[Data provided]
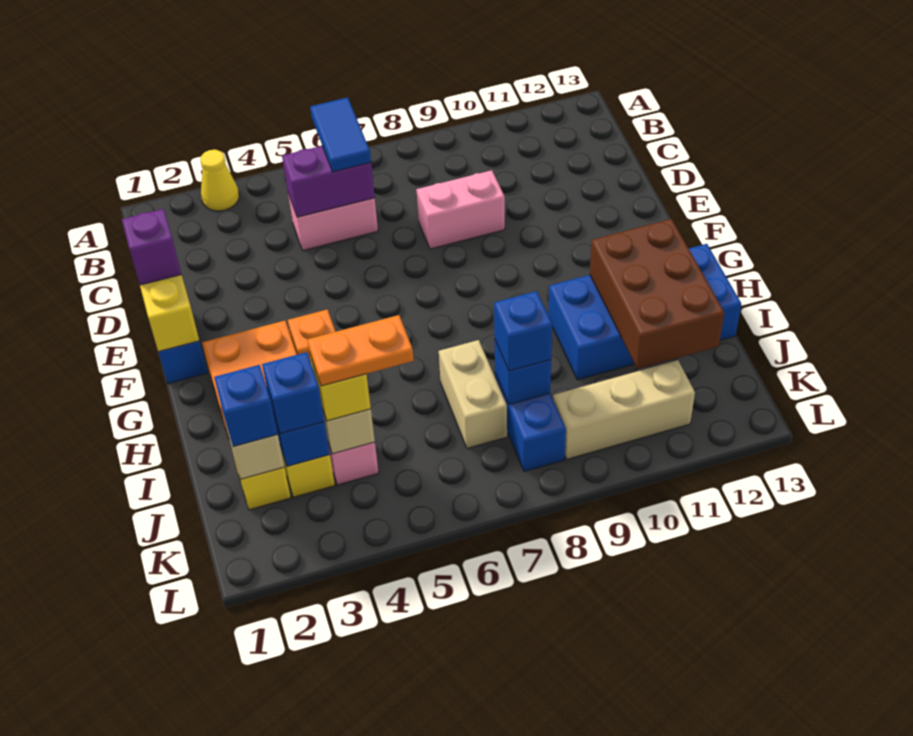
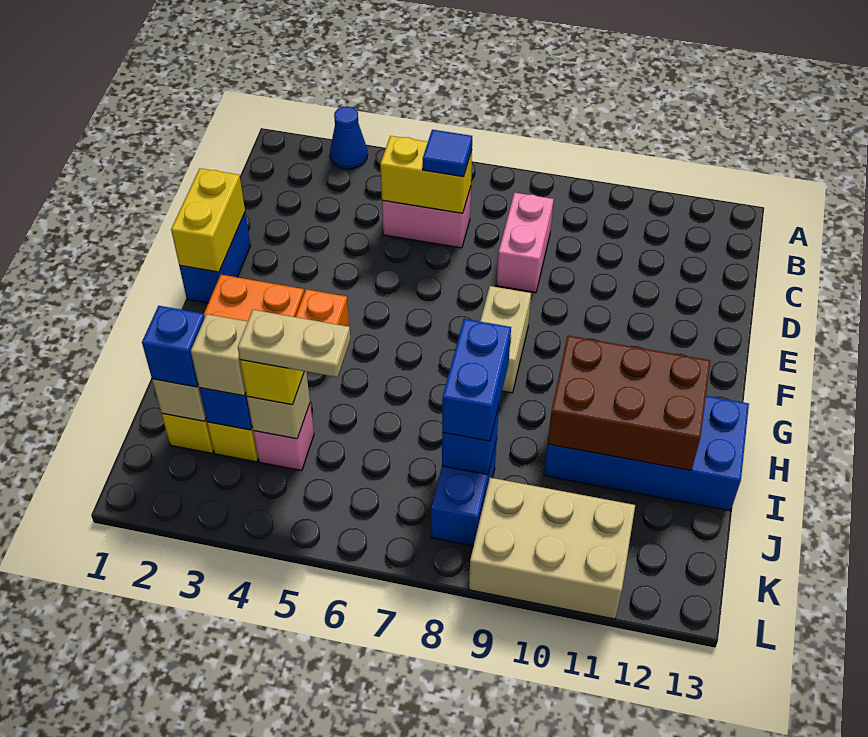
yellow cone A3 level 1 -> blue cone A3 level 1
blue tile B6:C6 level 3 -> blue tile C6 level 3
purple brick C5:C6 level 2 -> yellow brick C5:C6 level 2
pink brick D8:D9 level 1 -> pink brick C8:D8 level 1
purple brick E1 level 3 -> none
brown brick H11:J12 level 2 -> brown brick H10:I12 level 2
tan brick I7:J7 level 1 -> tan brick F8:G8 level 1
blue brick J3 level 3 -> tan brick J3 level 3
orange plate J4:J5 level 4 -> tan plate J4:J5 level 4
blue brick J8 level 3 -> blue brick I8:J8 level 3
tan brick K9:K11 level 1 -> tan brick K9:L11 level 1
[/Data provided]
The "purple brick E1 level 3 -> none" line through the last line above: set these down exactly and add nothing else.

◆ **Reply to the exercise**
purple brick E1 level 3 -> none
brown brick H11:J12 level 2 -> brown brick H10:I12 level 2
tan brick I7:J7 level 1 -> tan brick F8:G8 level 1
blue brick J3 level 3 -> tan brick J3 level 3
orange plate J4:J5 level 4 -> tan plate J4:J5 level 4
blue brick J8 level 3 -> blue brick I8:J8 level 3
tan brick K9:K11 level 1 -> tan brick K9:L11 level 1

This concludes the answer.